Your answer must consist of exactly the lines below, starting with the line with "U202 pin OUT: none -> SIG" and going on through the line with "U4 pin out: VMID -> VO", and nothing else.

Before-and-after change data
· · ·

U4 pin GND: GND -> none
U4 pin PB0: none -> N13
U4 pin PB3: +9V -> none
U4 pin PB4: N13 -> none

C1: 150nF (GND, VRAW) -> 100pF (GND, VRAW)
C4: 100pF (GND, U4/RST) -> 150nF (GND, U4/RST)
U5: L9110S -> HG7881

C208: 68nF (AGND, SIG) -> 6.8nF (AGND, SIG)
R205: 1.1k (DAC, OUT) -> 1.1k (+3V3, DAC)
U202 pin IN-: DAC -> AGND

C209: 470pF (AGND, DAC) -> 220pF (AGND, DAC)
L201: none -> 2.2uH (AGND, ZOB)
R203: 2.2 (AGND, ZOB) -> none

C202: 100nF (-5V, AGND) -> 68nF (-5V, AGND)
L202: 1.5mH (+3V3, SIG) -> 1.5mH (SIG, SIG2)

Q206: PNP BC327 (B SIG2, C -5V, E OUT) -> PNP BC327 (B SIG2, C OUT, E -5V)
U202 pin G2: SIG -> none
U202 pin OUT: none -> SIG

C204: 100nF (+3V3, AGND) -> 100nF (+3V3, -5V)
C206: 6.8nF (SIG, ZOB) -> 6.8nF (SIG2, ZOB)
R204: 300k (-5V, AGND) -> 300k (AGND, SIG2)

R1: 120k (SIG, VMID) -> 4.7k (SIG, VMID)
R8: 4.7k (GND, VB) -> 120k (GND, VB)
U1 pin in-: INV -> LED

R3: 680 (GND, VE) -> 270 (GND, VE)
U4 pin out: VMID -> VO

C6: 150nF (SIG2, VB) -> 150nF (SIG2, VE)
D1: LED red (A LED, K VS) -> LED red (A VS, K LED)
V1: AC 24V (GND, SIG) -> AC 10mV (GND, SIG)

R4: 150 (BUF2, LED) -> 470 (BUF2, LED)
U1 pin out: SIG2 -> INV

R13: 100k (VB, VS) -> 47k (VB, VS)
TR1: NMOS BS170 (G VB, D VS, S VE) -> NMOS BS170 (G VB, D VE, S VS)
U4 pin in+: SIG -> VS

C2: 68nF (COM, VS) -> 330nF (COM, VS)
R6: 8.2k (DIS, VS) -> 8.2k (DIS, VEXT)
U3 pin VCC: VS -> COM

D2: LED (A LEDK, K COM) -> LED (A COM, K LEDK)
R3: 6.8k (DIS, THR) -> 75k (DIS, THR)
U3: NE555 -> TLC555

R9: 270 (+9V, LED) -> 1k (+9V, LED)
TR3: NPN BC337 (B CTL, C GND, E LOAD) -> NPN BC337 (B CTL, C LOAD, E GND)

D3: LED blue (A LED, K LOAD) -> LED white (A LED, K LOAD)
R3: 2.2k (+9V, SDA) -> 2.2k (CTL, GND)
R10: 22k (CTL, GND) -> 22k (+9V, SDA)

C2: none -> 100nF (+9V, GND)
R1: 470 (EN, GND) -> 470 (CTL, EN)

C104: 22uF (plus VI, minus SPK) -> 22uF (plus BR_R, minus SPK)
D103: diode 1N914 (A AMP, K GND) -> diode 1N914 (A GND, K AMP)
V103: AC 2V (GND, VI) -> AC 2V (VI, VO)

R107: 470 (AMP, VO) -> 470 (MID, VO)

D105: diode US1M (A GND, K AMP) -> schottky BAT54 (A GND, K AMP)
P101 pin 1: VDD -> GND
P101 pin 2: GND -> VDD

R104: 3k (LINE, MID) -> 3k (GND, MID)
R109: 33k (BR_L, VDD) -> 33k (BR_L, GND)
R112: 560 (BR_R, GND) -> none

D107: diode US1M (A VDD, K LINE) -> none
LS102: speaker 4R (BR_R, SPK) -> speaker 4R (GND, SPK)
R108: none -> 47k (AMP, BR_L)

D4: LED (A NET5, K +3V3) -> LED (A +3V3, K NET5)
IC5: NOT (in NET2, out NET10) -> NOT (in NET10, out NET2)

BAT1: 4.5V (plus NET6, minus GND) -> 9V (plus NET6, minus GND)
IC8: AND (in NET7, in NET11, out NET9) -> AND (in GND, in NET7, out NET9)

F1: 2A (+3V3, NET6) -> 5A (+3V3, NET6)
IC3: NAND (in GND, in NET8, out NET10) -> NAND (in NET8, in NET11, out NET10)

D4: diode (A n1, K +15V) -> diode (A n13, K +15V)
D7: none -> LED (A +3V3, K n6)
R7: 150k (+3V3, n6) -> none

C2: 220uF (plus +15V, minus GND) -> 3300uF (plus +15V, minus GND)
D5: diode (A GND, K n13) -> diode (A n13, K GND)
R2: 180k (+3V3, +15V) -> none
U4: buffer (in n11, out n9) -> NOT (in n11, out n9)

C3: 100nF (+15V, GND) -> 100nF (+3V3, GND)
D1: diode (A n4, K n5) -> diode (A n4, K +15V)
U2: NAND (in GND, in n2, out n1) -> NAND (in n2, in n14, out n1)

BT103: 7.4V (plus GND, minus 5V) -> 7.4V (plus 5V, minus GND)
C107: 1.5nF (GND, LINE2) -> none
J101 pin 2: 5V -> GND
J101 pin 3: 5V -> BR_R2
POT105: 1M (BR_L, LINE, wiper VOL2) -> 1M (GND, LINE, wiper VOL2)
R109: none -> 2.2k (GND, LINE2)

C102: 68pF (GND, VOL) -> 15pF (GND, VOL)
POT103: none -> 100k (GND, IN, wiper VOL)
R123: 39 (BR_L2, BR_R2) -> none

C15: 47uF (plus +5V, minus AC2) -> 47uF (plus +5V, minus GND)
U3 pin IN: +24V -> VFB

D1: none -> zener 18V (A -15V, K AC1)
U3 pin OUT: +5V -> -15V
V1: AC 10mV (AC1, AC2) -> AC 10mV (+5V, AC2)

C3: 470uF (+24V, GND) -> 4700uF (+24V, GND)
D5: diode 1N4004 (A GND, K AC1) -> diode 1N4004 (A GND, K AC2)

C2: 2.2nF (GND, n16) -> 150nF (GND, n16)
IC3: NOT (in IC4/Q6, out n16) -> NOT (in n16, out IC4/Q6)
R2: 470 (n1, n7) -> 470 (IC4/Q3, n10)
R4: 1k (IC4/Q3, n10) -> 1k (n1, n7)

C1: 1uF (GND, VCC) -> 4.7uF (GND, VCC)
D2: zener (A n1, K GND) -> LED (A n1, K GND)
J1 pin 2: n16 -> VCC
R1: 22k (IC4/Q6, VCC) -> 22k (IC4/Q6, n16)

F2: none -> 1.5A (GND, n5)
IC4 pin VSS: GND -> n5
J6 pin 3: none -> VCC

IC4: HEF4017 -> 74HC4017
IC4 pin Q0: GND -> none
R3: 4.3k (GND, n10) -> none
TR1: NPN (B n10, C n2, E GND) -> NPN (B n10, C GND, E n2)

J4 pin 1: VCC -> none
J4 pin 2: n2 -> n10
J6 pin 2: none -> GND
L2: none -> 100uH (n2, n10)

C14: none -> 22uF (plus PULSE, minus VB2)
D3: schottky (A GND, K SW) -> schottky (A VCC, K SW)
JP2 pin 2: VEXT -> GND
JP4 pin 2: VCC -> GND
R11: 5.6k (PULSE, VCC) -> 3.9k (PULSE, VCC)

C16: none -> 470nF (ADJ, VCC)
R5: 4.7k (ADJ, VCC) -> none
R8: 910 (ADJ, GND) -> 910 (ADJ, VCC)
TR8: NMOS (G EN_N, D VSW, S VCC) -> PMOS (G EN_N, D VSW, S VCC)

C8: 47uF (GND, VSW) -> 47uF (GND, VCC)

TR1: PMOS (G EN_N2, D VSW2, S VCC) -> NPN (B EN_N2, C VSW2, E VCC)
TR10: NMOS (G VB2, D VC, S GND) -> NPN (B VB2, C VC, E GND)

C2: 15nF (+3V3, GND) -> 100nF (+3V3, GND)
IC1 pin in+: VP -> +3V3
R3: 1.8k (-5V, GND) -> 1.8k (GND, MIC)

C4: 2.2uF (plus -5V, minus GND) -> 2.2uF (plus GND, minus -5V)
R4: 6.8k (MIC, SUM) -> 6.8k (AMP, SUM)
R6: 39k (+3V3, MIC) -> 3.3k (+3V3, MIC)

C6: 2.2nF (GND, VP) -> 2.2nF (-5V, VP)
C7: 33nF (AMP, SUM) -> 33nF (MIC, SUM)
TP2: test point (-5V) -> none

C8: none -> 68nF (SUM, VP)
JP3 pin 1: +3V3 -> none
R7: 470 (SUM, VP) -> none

· · ·

- _Solution to the exercise_:
U202 pin OUT: none -> SIG

C204: 100nF (+3V3, AGND) -> 100nF (+3V3, -5V)
C206: 6.8nF (SIG, ZOB) -> 6.8nF (SIG2, ZOB)
R204: 300k (-5V, AGND) -> 300k (AGND, SIG2)

R1: 120k (SIG, VMID) -> 4.7k (SIG, VMID)
R8: 4.7k (GND, VB) -> 120k (GND, VB)
U1 pin in-: INV -> LED

R3: 680 (GND, VE) -> 270 (GND, VE)
U4 pin out: VMID -> VO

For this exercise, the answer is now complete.